**Supplied entries**
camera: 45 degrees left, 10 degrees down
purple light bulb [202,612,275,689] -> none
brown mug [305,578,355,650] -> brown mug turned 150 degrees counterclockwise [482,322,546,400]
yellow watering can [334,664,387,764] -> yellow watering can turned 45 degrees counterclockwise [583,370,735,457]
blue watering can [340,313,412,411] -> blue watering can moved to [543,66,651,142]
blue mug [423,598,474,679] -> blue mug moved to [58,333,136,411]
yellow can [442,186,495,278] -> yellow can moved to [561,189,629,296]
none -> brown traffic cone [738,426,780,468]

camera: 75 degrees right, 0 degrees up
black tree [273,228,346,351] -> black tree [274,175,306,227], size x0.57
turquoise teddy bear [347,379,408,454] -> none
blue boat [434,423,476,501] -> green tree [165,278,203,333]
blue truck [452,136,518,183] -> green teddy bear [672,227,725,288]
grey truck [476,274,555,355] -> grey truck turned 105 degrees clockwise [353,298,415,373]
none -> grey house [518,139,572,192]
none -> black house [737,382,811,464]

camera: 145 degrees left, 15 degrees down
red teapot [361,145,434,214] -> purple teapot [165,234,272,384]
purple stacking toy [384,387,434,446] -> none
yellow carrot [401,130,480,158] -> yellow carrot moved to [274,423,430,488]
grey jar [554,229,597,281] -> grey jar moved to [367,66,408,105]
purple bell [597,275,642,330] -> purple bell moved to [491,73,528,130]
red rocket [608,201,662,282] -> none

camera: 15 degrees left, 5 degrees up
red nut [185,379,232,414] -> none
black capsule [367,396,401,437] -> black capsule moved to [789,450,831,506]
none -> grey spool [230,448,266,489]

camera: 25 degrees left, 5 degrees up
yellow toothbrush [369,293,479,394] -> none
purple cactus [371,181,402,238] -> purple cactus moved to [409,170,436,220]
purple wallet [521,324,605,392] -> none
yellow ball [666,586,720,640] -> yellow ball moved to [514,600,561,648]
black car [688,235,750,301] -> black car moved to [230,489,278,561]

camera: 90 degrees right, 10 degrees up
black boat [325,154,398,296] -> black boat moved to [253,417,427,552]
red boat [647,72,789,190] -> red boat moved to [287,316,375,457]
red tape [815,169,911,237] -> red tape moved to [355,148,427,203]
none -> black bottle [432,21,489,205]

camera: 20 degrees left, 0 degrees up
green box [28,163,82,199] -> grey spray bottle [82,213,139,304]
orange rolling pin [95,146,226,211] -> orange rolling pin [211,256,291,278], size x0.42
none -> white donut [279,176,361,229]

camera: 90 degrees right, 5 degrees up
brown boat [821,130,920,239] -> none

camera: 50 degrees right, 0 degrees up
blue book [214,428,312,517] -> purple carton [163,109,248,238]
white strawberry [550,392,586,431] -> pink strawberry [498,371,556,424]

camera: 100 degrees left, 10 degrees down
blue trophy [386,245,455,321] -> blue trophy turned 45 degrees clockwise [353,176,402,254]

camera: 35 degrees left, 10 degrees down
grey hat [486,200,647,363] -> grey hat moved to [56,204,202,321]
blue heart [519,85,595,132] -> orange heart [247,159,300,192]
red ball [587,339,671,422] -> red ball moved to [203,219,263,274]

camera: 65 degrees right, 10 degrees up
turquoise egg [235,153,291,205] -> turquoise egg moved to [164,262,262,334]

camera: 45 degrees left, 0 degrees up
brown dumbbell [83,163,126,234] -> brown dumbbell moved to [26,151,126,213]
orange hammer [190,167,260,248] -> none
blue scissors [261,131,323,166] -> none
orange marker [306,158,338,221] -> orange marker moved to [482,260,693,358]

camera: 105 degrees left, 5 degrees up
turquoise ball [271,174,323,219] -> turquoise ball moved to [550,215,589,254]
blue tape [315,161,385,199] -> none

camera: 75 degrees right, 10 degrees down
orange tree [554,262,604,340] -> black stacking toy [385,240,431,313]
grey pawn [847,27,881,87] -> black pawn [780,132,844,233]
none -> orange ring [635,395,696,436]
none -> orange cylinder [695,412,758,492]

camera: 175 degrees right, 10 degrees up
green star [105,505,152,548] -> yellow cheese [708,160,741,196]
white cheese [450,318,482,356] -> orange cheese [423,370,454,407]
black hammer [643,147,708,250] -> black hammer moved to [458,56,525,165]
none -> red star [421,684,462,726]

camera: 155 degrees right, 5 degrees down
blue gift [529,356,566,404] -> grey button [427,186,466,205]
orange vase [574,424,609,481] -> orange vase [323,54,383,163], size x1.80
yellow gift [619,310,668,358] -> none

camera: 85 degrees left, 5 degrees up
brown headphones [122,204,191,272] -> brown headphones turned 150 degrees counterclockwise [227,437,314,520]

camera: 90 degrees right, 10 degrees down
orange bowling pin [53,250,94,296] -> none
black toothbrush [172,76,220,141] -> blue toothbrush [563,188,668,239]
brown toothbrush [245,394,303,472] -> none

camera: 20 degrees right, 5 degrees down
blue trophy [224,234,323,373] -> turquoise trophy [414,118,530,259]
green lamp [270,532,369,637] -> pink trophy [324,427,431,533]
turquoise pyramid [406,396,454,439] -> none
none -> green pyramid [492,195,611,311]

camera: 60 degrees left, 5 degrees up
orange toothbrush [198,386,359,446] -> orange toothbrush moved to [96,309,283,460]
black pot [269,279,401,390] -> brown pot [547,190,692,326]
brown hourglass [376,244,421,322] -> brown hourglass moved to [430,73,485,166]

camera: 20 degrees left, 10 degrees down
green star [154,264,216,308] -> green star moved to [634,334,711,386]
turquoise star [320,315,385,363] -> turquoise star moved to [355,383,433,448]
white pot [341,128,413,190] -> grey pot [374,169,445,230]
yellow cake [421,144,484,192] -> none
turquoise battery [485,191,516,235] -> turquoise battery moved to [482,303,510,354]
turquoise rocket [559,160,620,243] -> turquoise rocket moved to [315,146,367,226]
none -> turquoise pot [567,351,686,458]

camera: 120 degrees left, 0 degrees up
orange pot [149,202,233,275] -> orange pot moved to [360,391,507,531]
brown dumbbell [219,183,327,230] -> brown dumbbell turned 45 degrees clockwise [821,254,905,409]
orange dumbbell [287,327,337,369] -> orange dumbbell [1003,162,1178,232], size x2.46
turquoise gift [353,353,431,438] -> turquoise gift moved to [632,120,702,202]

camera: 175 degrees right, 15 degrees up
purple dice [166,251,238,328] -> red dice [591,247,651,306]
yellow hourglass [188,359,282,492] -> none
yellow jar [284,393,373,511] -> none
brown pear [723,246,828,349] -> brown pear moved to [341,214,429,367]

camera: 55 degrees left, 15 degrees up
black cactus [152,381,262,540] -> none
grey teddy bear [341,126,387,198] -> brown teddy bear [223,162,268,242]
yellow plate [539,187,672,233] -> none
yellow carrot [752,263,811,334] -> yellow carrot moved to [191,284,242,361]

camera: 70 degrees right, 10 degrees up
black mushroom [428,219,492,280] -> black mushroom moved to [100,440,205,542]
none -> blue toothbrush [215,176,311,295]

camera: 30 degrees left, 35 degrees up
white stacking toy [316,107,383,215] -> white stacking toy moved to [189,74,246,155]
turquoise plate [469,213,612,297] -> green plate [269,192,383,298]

**What you need to do**
Return the whole listing as it stands. Nothing may be altered.

**Written reply**
camera: 45 degrees left, 10 degrees down
purple light bulb [202,612,275,689] -> none
brown mug [305,578,355,650] -> brown mug turned 150 degrees counterclockwise [482,322,546,400]
yellow watering can [334,664,387,764] -> yellow watering can turned 45 degrees counterclockwise [583,370,735,457]
blue watering can [340,313,412,411] -> blue watering can moved to [543,66,651,142]
blue mug [423,598,474,679] -> blue mug moved to [58,333,136,411]
yellow can [442,186,495,278] -> yellow can moved to [561,189,629,296]
none -> brown traffic cone [738,426,780,468]

camera: 75 degrees right, 0 degrees up
black tree [273,228,346,351] -> black tree [274,175,306,227], size x0.57
turquoise teddy bear [347,379,408,454] -> none
blue boat [434,423,476,501] -> green tree [165,278,203,333]
blue truck [452,136,518,183] -> green teddy bear [672,227,725,288]
grey truck [476,274,555,355] -> grey truck turned 105 degrees clockwise [353,298,415,373]
none -> grey house [518,139,572,192]
none -> black house [737,382,811,464]

camera: 145 degrees left, 15 degrees down
red teapot [361,145,434,214] -> purple teapot [165,234,272,384]
purple stacking toy [384,387,434,446] -> none
yellow carrot [401,130,480,158] -> yellow carrot moved to [274,423,430,488]
grey jar [554,229,597,281] -> grey jar moved to [367,66,408,105]
purple bell [597,275,642,330] -> purple bell moved to [491,73,528,130]
red rocket [608,201,662,282] -> none

camera: 15 degrees left, 5 degrees up
red nut [185,379,232,414] -> none
black capsule [367,396,401,437] -> black capsule moved to [789,450,831,506]
none -> grey spool [230,448,266,489]

camera: 25 degrees left, 5 degrees up
yellow toothbrush [369,293,479,394] -> none
purple cactus [371,181,402,238] -> purple cactus moved to [409,170,436,220]
purple wallet [521,324,605,392] -> none
yellow ball [666,586,720,640] -> yellow ball moved to [514,600,561,648]
black car [688,235,750,301] -> black car moved to [230,489,278,561]

camera: 90 degrees right, 10 degrees up
black boat [325,154,398,296] -> black boat moved to [253,417,427,552]
red boat [647,72,789,190] -> red boat moved to [287,316,375,457]
red tape [815,169,911,237] -> red tape moved to [355,148,427,203]
none -> black bottle [432,21,489,205]

camera: 20 degrees left, 0 degrees up
green box [28,163,82,199] -> grey spray bottle [82,213,139,304]
orange rolling pin [95,146,226,211] -> orange rolling pin [211,256,291,278], size x0.42
none -> white donut [279,176,361,229]

camera: 90 degrees right, 5 degrees up
brown boat [821,130,920,239] -> none

camera: 50 degrees right, 0 degrees up
blue book [214,428,312,517] -> purple carton [163,109,248,238]
white strawberry [550,392,586,431] -> pink strawberry [498,371,556,424]

camera: 100 degrees left, 10 degrees down
blue trophy [386,245,455,321] -> blue trophy turned 45 degrees clockwise [353,176,402,254]

camera: 35 degrees left, 10 degrees down
grey hat [486,200,647,363] -> grey hat moved to [56,204,202,321]
blue heart [519,85,595,132] -> orange heart [247,159,300,192]
red ball [587,339,671,422] -> red ball moved to [203,219,263,274]

camera: 65 degrees right, 10 degrees up
turquoise egg [235,153,291,205] -> turquoise egg moved to [164,262,262,334]

camera: 45 degrees left, 0 degrees up
brown dumbbell [83,163,126,234] -> brown dumbbell moved to [26,151,126,213]
orange hammer [190,167,260,248] -> none
blue scissors [261,131,323,166] -> none
orange marker [306,158,338,221] -> orange marker moved to [482,260,693,358]

camera: 105 degrees left, 5 degrees up
turquoise ball [271,174,323,219] -> turquoise ball moved to [550,215,589,254]
blue tape [315,161,385,199] -> none

camera: 75 degrees right, 10 degrees down
orange tree [554,262,604,340] -> black stacking toy [385,240,431,313]
grey pawn [847,27,881,87] -> black pawn [780,132,844,233]
none -> orange ring [635,395,696,436]
none -> orange cylinder [695,412,758,492]

camera: 175 degrees right, 10 degrees up
green star [105,505,152,548] -> yellow cheese [708,160,741,196]
white cheese [450,318,482,356] -> orange cheese [423,370,454,407]
black hammer [643,147,708,250] -> black hammer moved to [458,56,525,165]
none -> red star [421,684,462,726]

camera: 155 degrees right, 5 degrees down
blue gift [529,356,566,404] -> grey button [427,186,466,205]
orange vase [574,424,609,481] -> orange vase [323,54,383,163], size x1.80
yellow gift [619,310,668,358] -> none

camera: 85 degrees left, 5 degrees up
brown headphones [122,204,191,272] -> brown headphones turned 150 degrees counterclockwise [227,437,314,520]

camera: 90 degrees right, 10 degrees down
orange bowling pin [53,250,94,296] -> none
black toothbrush [172,76,220,141] -> blue toothbrush [563,188,668,239]
brown toothbrush [245,394,303,472] -> none

camera: 20 degrees right, 5 degrees down
blue trophy [224,234,323,373] -> turquoise trophy [414,118,530,259]
green lamp [270,532,369,637] -> pink trophy [324,427,431,533]
turquoise pyramid [406,396,454,439] -> none
none -> green pyramid [492,195,611,311]

camera: 60 degrees left, 5 degrees up
orange toothbrush [198,386,359,446] -> orange toothbrush moved to [96,309,283,460]
black pot [269,279,401,390] -> brown pot [547,190,692,326]
brown hourglass [376,244,421,322] -> brown hourglass moved to [430,73,485,166]

camera: 20 degrees left, 10 degrees down
green star [154,264,216,308] -> green star moved to [634,334,711,386]
turquoise star [320,315,385,363] -> turquoise star moved to [355,383,433,448]
white pot [341,128,413,190] -> grey pot [374,169,445,230]
yellow cake [421,144,484,192] -> none
turquoise battery [485,191,516,235] -> turquoise battery moved to [482,303,510,354]
turquoise rocket [559,160,620,243] -> turquoise rocket moved to [315,146,367,226]
none -> turquoise pot [567,351,686,458]

camera: 120 degrees left, 0 degrees up
orange pot [149,202,233,275] -> orange pot moved to [360,391,507,531]
brown dumbbell [219,183,327,230] -> brown dumbbell turned 45 degrees clockwise [821,254,905,409]
orange dumbbell [287,327,337,369] -> orange dumbbell [1003,162,1178,232], size x2.46
turquoise gift [353,353,431,438] -> turquoise gift moved to [632,120,702,202]

camera: 175 degrees right, 15 degrees up
purple dice [166,251,238,328] -> red dice [591,247,651,306]
yellow hourglass [188,359,282,492] -> none
yellow jar [284,393,373,511] -> none
brown pear [723,246,828,349] -> brown pear moved to [341,214,429,367]

camera: 55 degrees left, 15 degrees up
black cactus [152,381,262,540] -> none
grey teddy bear [341,126,387,198] -> brown teddy bear [223,162,268,242]
yellow plate [539,187,672,233] -> none
yellow carrot [752,263,811,334] -> yellow carrot moved to [191,284,242,361]

camera: 70 degrees right, 10 degrees up
black mushroom [428,219,492,280] -> black mushroom moved to [100,440,205,542]
none -> blue toothbrush [215,176,311,295]

camera: 30 degrees left, 35 degrees up
white stacking toy [316,107,383,215] -> white stacking toy moved to [189,74,246,155]
turquoise plate [469,213,612,297] -> green plate [269,192,383,298]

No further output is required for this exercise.